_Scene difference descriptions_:
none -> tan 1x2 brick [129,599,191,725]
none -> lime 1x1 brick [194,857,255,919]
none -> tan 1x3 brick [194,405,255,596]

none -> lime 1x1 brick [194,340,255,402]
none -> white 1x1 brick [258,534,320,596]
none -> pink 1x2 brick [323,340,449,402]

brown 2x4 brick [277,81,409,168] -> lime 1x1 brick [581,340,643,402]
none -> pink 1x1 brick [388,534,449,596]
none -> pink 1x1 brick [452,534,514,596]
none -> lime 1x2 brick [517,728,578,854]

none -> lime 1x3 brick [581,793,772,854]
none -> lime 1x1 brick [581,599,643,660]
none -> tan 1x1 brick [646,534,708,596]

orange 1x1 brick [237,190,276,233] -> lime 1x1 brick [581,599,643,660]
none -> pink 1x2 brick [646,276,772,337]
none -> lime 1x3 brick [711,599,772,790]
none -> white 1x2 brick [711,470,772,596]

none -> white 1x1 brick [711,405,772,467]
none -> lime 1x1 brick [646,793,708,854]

==

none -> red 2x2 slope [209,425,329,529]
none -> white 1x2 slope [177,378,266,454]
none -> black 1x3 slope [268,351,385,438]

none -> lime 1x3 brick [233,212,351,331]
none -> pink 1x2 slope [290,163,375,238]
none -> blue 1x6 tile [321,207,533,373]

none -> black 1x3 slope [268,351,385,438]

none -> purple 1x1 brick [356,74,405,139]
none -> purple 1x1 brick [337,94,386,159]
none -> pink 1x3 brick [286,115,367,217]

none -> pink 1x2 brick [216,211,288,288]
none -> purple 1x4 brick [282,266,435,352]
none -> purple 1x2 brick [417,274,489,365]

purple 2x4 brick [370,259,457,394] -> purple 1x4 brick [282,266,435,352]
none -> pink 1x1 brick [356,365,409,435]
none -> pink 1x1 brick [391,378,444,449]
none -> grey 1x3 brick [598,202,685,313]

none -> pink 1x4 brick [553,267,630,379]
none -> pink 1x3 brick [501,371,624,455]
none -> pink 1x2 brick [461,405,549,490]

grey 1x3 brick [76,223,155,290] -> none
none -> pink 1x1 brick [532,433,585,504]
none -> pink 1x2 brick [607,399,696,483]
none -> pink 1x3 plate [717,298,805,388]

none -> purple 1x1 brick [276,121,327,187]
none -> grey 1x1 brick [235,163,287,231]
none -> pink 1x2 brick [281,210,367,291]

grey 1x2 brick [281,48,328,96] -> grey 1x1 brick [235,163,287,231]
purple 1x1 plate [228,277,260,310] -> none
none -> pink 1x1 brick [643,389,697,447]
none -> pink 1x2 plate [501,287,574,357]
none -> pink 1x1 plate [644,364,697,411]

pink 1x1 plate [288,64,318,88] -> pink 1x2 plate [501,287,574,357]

--

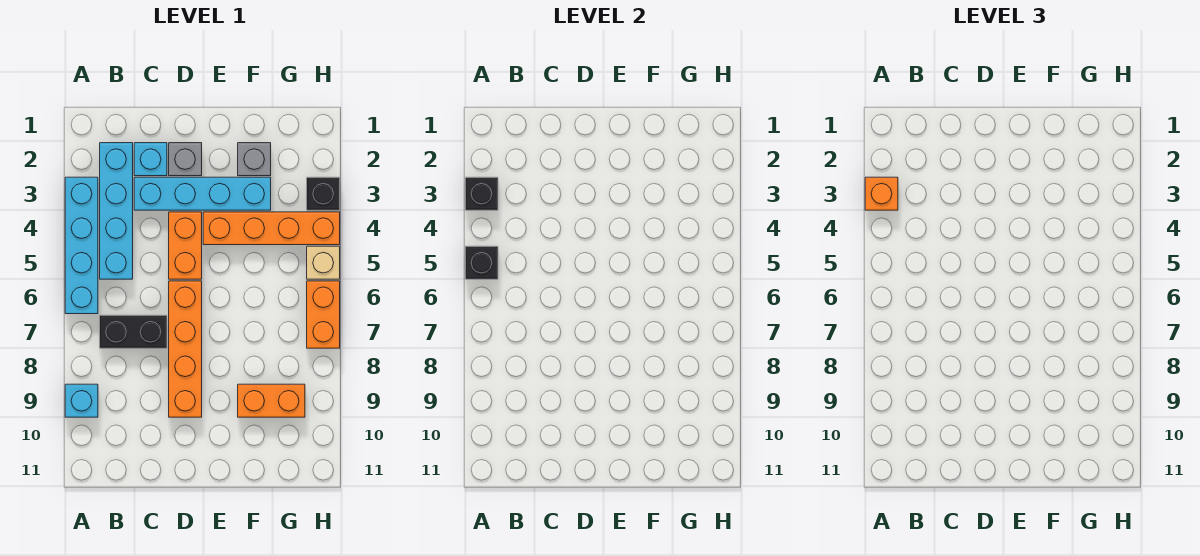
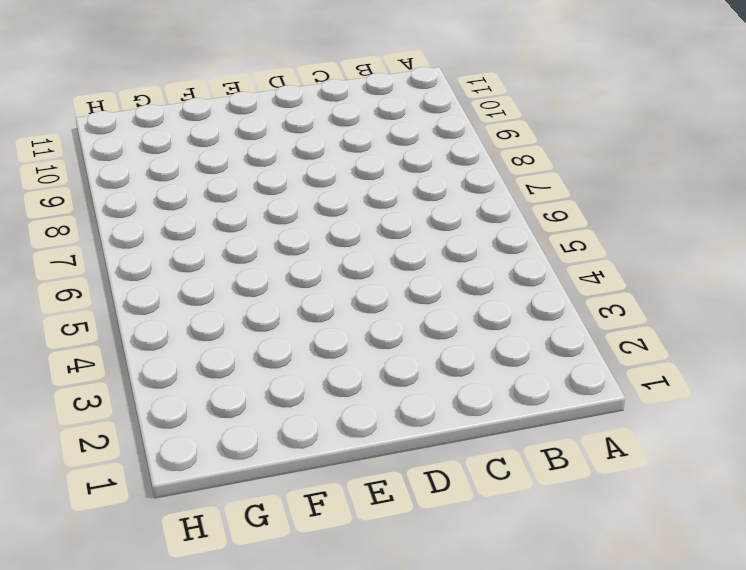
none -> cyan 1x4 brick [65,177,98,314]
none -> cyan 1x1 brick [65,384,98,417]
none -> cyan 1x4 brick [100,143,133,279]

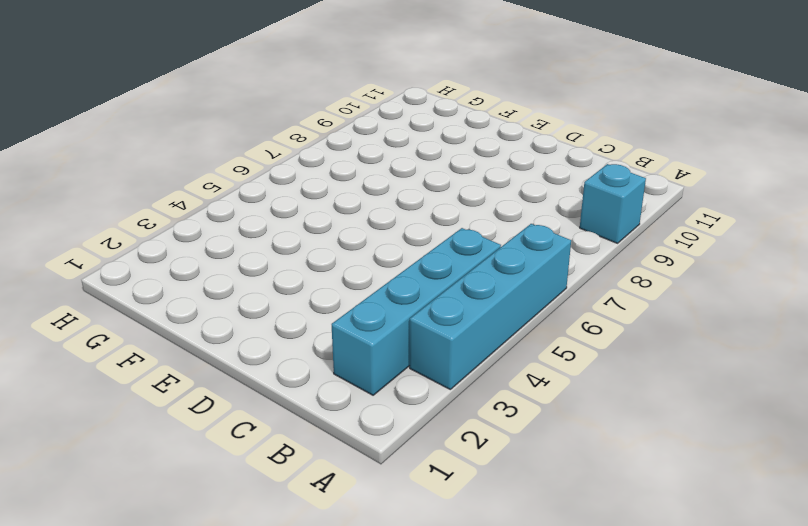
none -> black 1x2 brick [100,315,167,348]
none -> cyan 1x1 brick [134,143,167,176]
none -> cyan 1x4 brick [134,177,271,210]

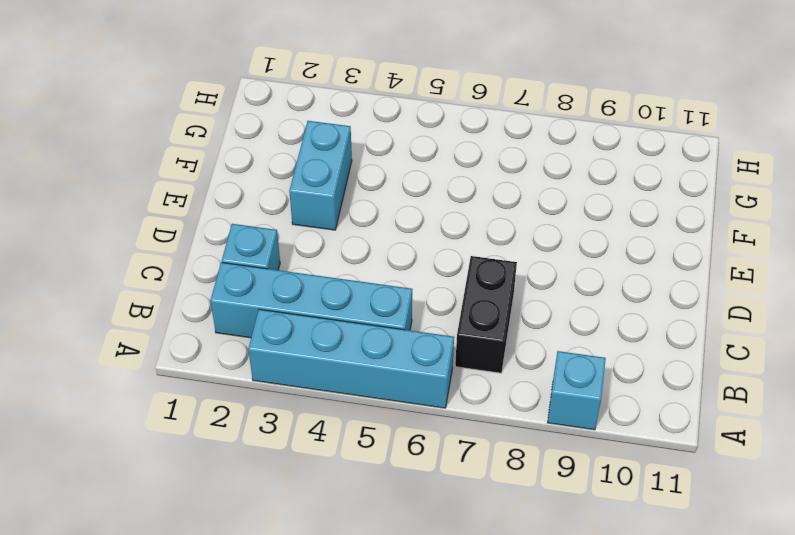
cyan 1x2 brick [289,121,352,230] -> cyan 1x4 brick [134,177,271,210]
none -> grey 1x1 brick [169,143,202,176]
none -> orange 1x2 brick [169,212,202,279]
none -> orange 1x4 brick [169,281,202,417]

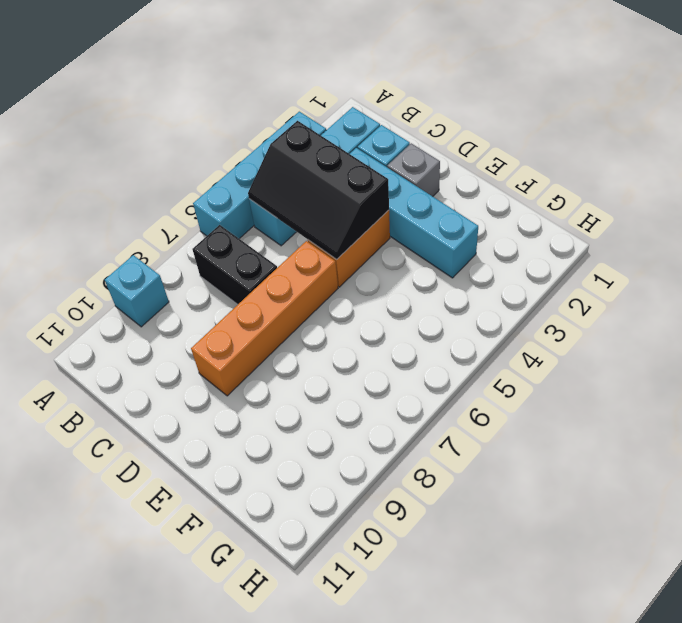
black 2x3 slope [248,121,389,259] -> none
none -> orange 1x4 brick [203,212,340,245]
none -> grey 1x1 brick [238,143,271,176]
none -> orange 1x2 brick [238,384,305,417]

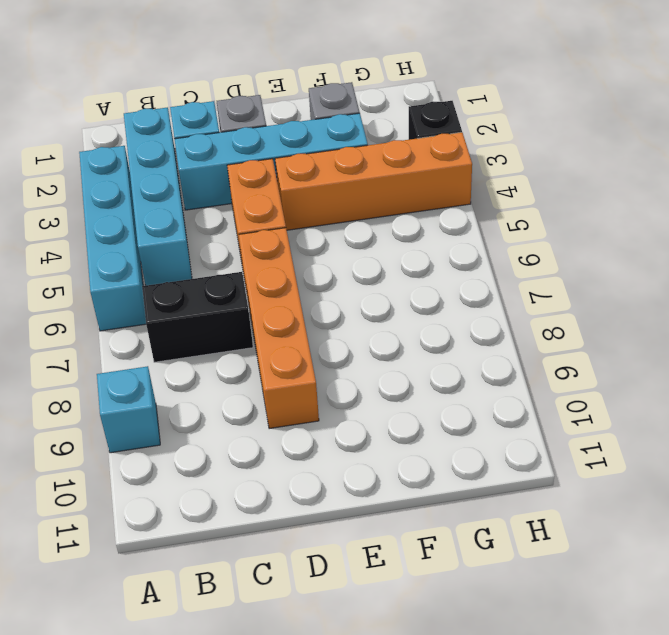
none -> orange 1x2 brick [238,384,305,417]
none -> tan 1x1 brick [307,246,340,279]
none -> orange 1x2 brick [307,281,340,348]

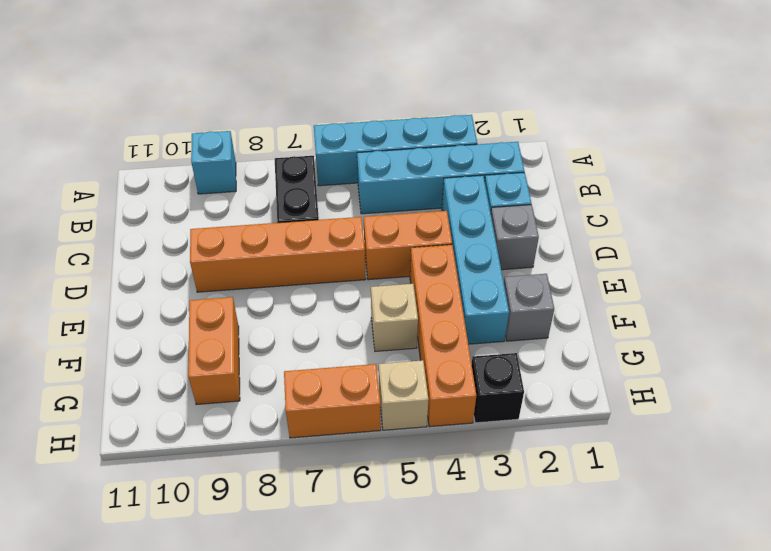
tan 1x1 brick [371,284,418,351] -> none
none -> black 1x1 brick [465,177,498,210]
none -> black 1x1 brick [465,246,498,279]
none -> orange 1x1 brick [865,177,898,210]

_WORK TO COMPLETE_:
Copy out each line in the preceding records that contains "lime".

_YOUR SOLUTION_:
none -> lime 1x1 brick [194,857,255,919]
none -> lime 1x1 brick [194,340,255,402]
brown 2x4 brick [277,81,409,168] -> lime 1x1 brick [581,340,643,402]
none -> lime 1x2 brick [517,728,578,854]
none -> lime 1x3 brick [581,793,772,854]
none -> lime 1x1 brick [581,599,643,660]
orange 1x1 brick [237,190,276,233] -> lime 1x1 brick [581,599,643,660]
none -> lime 1x3 brick [711,599,772,790]
none -> lime 1x1 brick [646,793,708,854]
none -> lime 1x3 brick [233,212,351,331]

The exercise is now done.